▶ [Problem details]: Retype each of the records below exactly, leaving the pictures out.

BEGIN Provided records

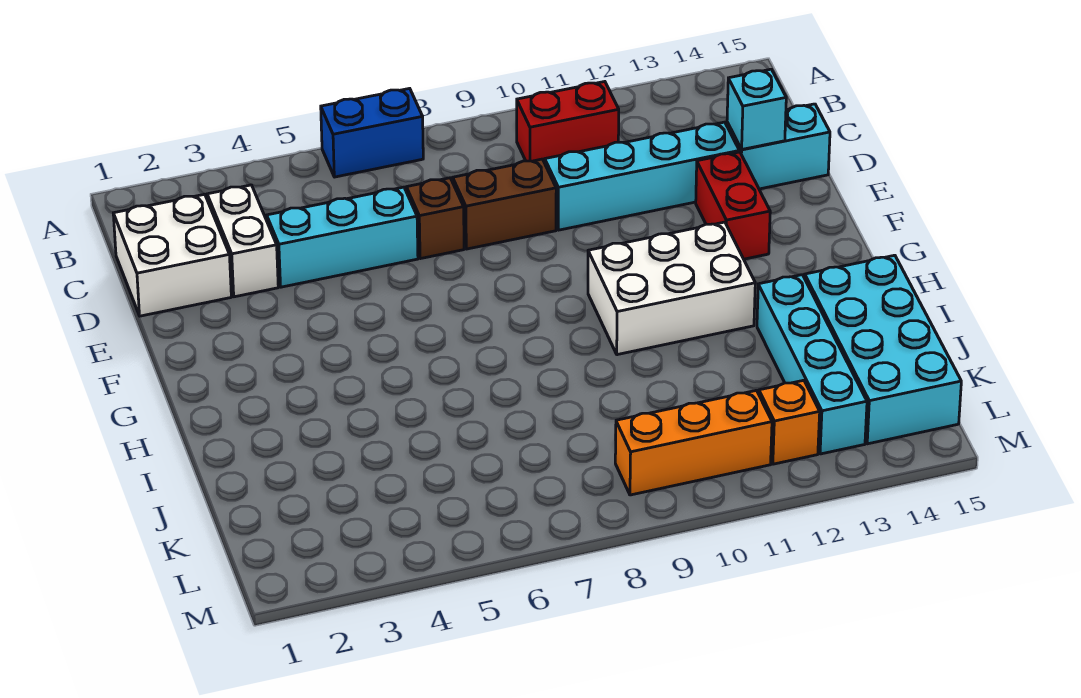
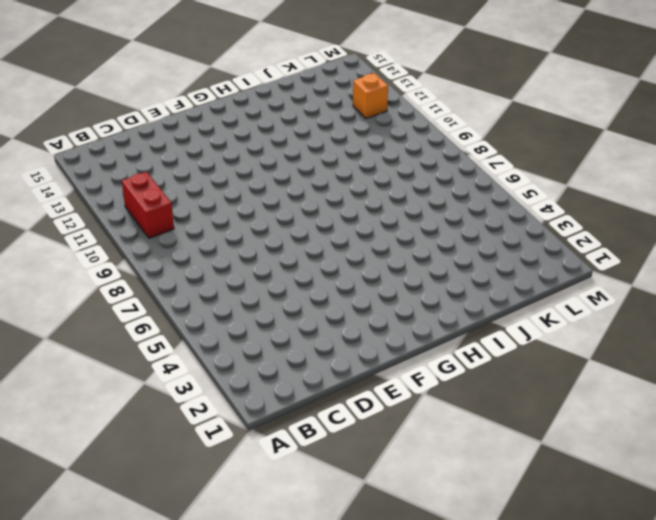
none -> blue brick A6:A7 level 1
none -> white brick C1:D2 level 1
none -> white brick C3:D3 level 1

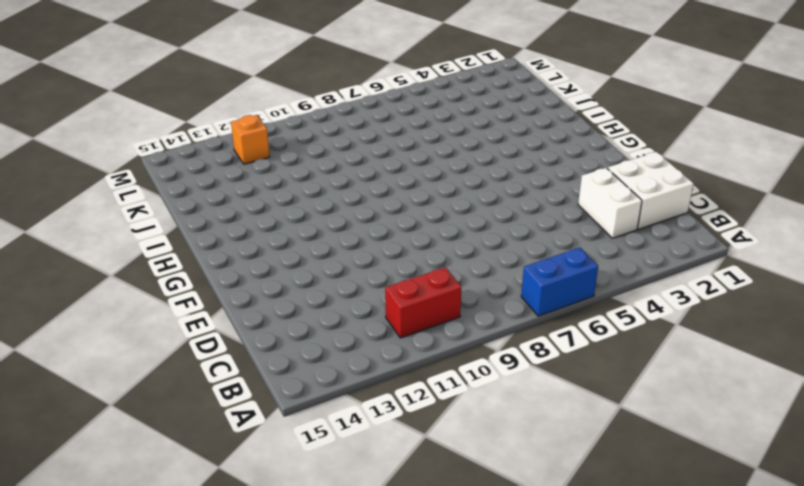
none -> cyan brick D4:D6 level 1
none -> brown brick D7 level 1
none -> brown brick D8:D9 level 1

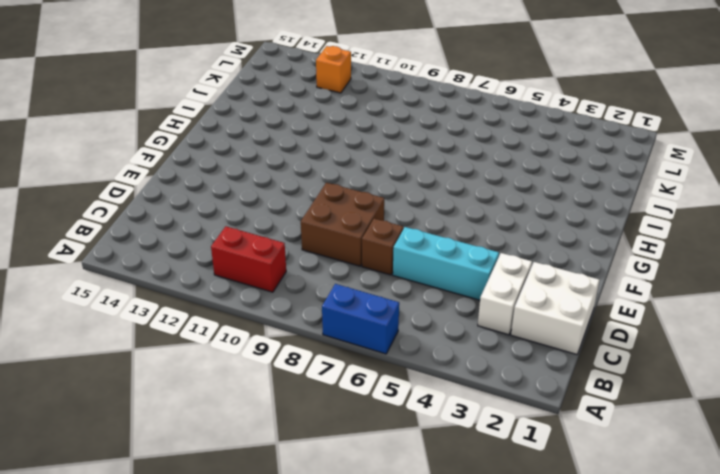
brown brick D8:E9 level 1 -> brown brick D8:D9 level 1
none -> cyan brick D10:D13 level 1
none -> cyan brick D14:D15 level 1
none -> red brick E13:F13 level 1

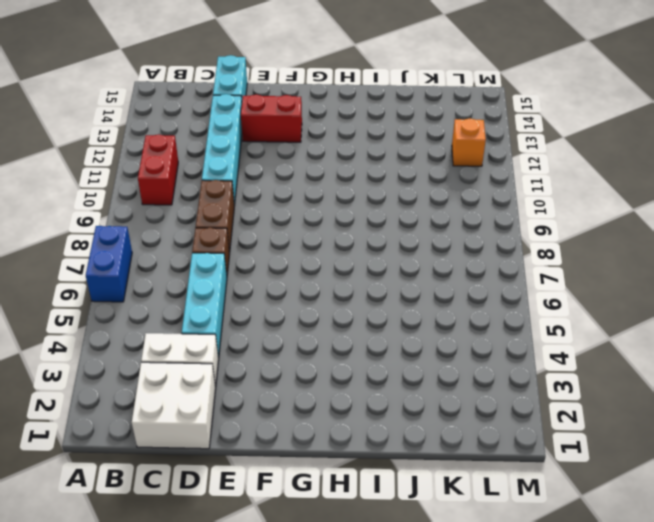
none -> white brick G10:H12 level 1
none -> cyan brick I13:L13 level 1
none -> cyan brick I14:L15 level 1

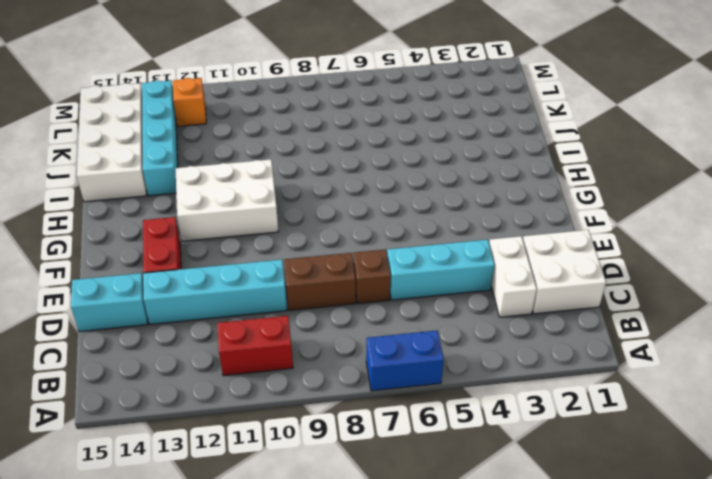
white brick I14:L15 level 1 -> cyan brick I14:L15 level 1
none -> orange brick L9:L11 level 1
none -> cyan brick D14 level 2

END Provided records

▶ [Written answer]:
none -> blue brick A6:A7 level 1
none -> white brick C1:D2 level 1
none -> white brick C3:D3 level 1

none -> cyan brick D4:D6 level 1
none -> brown brick D7 level 1
none -> brown brick D8:D9 level 1

brown brick D8:E9 level 1 -> brown brick D8:D9 level 1
none -> cyan brick D10:D13 level 1
none -> cyan brick D14:D15 level 1
none -> red brick E13:F13 level 1

none -> white brick G10:H12 level 1
none -> cyan brick I13:L13 level 1
none -> cyan brick I14:L15 level 1

white brick I14:L15 level 1 -> cyan brick I14:L15 level 1
none -> orange brick L9:L11 level 1
none -> cyan brick D14 level 2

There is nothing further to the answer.